◆ **Saved data entries**:
*** Begin section ***
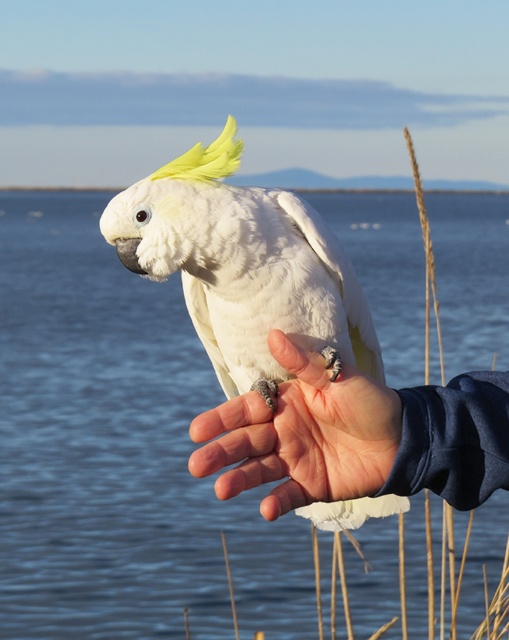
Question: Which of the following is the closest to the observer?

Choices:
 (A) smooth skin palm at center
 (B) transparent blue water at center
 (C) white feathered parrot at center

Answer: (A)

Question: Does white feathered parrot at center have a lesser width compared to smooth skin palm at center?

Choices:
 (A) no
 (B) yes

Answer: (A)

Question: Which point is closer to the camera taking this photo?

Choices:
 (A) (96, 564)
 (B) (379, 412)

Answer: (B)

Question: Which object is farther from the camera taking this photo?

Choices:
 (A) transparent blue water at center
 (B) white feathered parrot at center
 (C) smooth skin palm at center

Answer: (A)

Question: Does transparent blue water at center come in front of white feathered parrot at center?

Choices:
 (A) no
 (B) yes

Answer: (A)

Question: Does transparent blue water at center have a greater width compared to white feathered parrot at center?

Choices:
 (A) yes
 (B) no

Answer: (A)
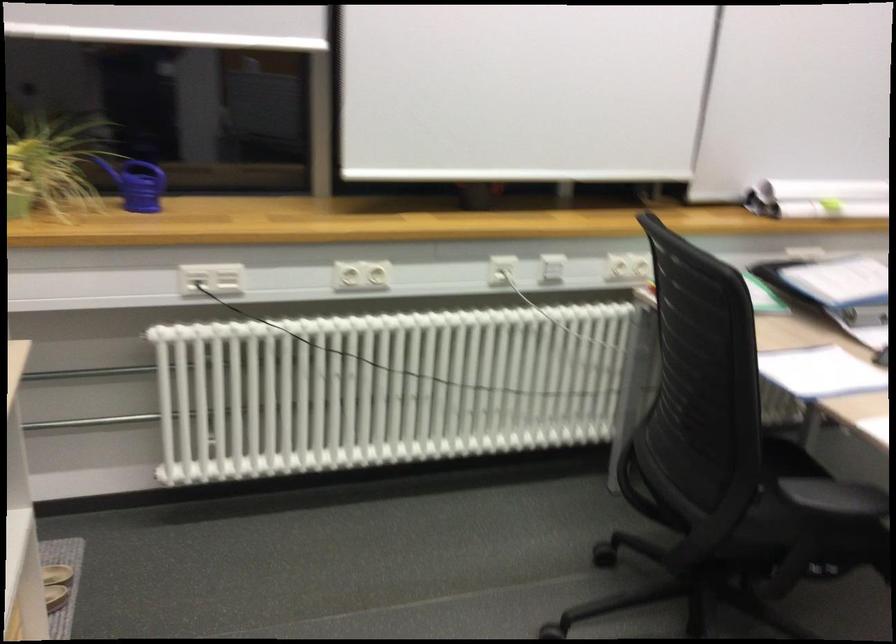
*** End section ***
Rewrite the material above with "white feathered parrot" swapped for "gray feathered parrot" wherever it occurs, keeping everything else the same. Leave the pictures out of your copy.

Question: Which of the following is the closest to the observer?

Choices:
 (A) smooth skin palm at center
 (B) transparent blue water at center
 (C) gray feathered parrot at center

Answer: (A)

Question: Does gray feathered parrot at center have a lesser width compared to smooth skin palm at center?

Choices:
 (A) no
 (B) yes

Answer: (A)

Question: Which point is closer to the camera taking this photo?

Choices:
 (A) (96, 564)
 (B) (379, 412)

Answer: (B)

Question: Which object is farther from the camera taking this photo?

Choices:
 (A) transparent blue water at center
 (B) gray feathered parrot at center
 (C) smooth skin palm at center

Answer: (A)

Question: Does transparent blue water at center come in front of gray feathered parrot at center?

Choices:
 (A) no
 (B) yes

Answer: (A)

Question: Does transparent blue water at center have a greater width compared to gray feathered parrot at center?

Choices:
 (A) yes
 (B) no

Answer: (A)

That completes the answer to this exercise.